◆ RECORDS PROVIDED ◆
----------------
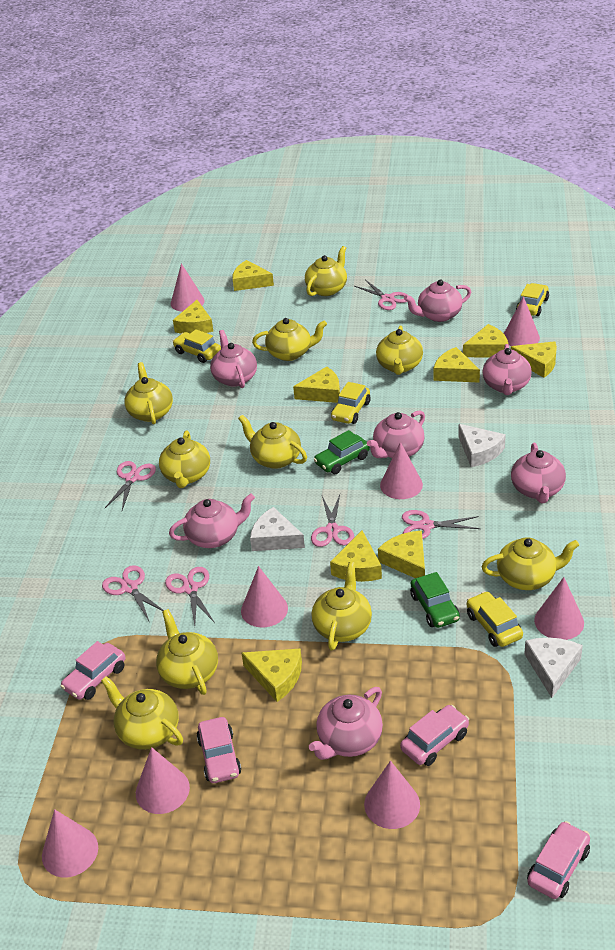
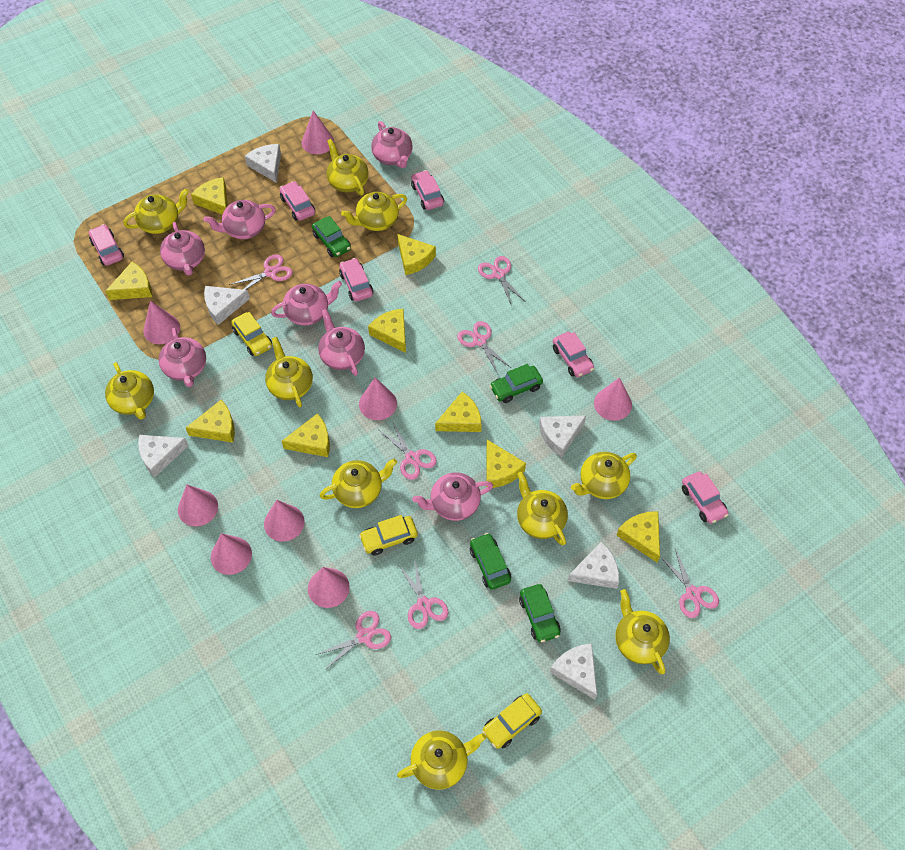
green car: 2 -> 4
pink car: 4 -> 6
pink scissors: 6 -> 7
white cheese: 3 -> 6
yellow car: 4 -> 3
----------------
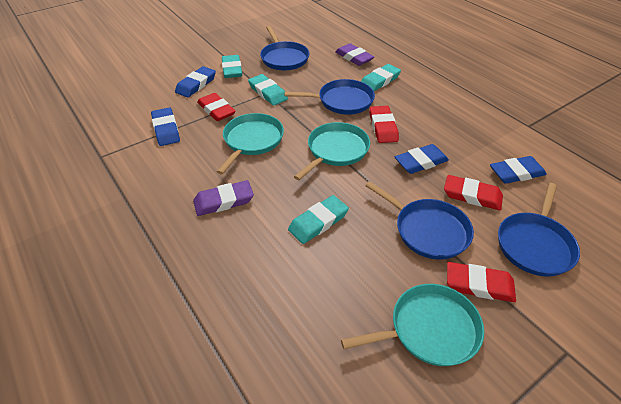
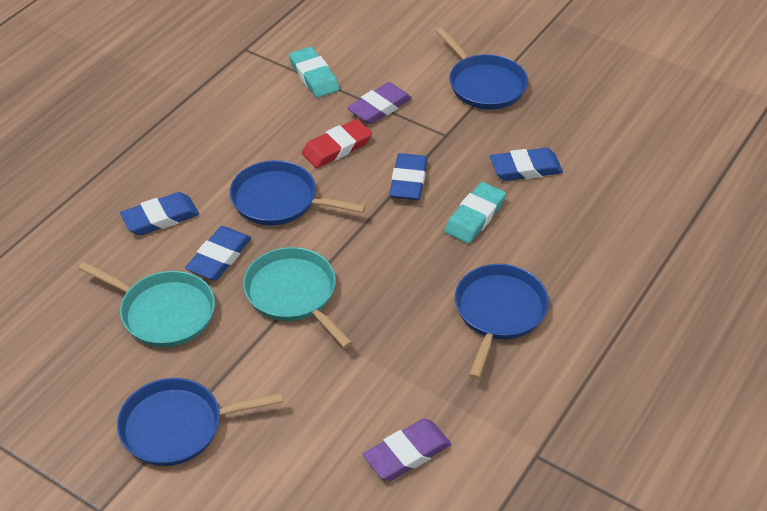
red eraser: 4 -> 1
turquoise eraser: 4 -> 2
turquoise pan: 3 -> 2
----------------
Beginning at the line with "green car: 2 -> 4" and ending at the line with "yellow car: 4 -> 3", reproduce each line of the data above exactly, and add no other lines.

green car: 2 -> 4
pink car: 4 -> 6
pink scissors: 6 -> 7
white cheese: 3 -> 6
yellow car: 4 -> 3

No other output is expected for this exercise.